● Dataset:
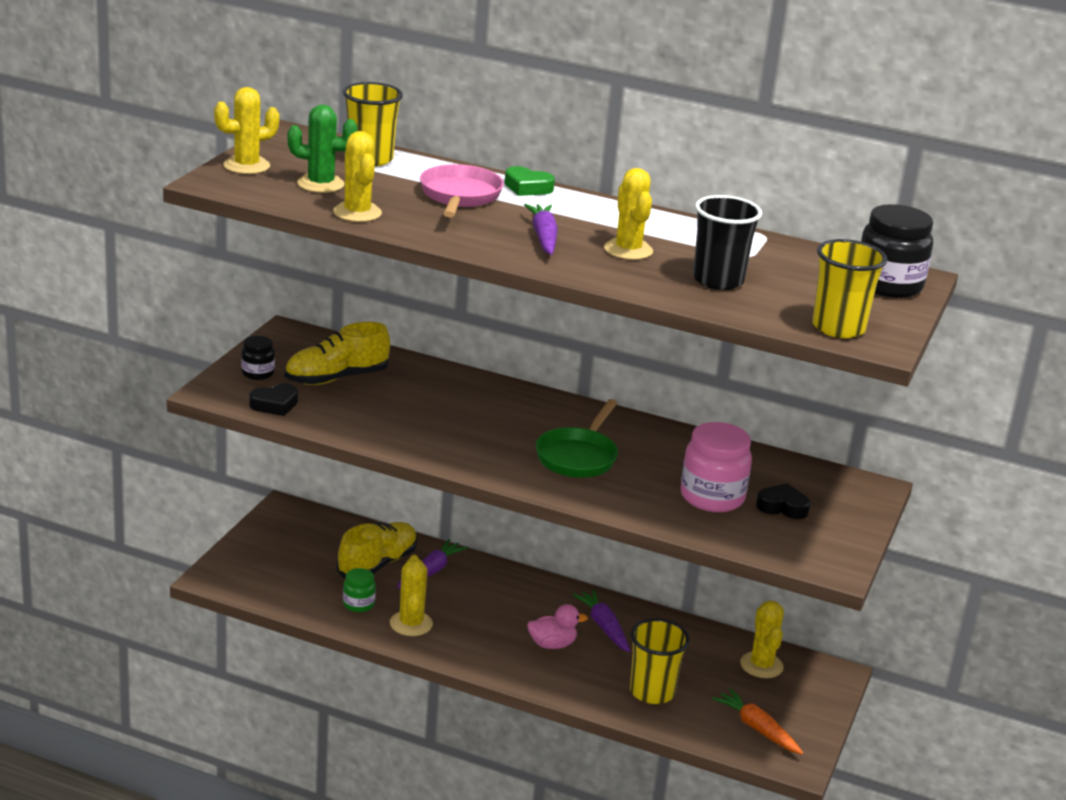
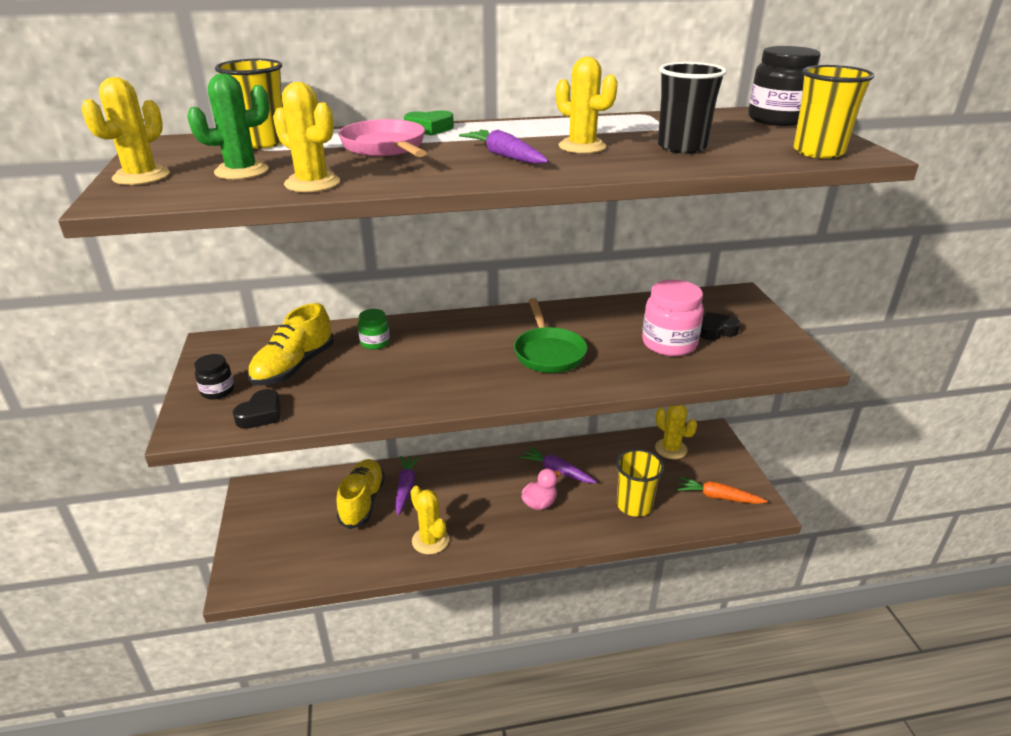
camera: 30 degrees left, 5 degrees up
(358, 604) = (377, 545): green jar -> green jar (375, 343)

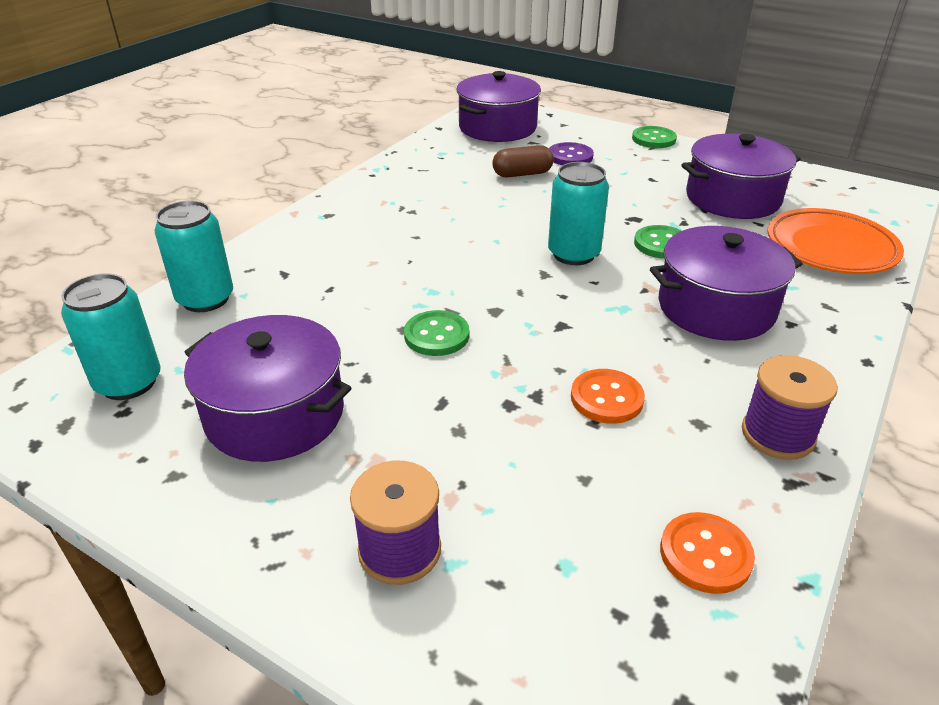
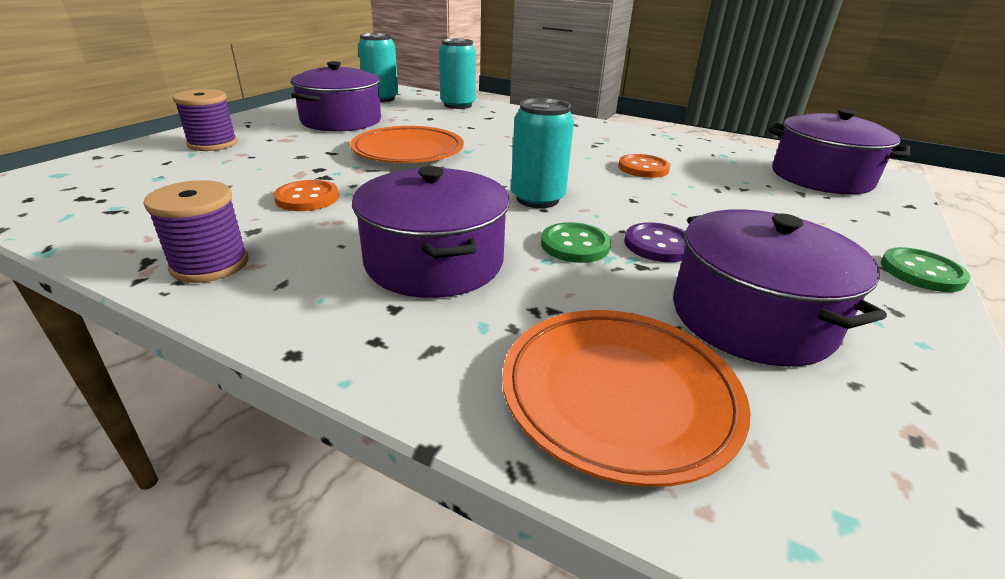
camera: 85 degrees right, 5 degrees down
(436, 335) = (408, 151): green button -> orange plate
(522, 174) = (705, 184): brown capsule -> none
(570, 156) = (781, 210): purple button -> purple button (658, 245)
(705, 554) = (117, 216): orange button -> orange button (643, 168)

● Your assignment: In the data above, how many lines contain the word "orange"? Write the number only.

● Result of this task: 2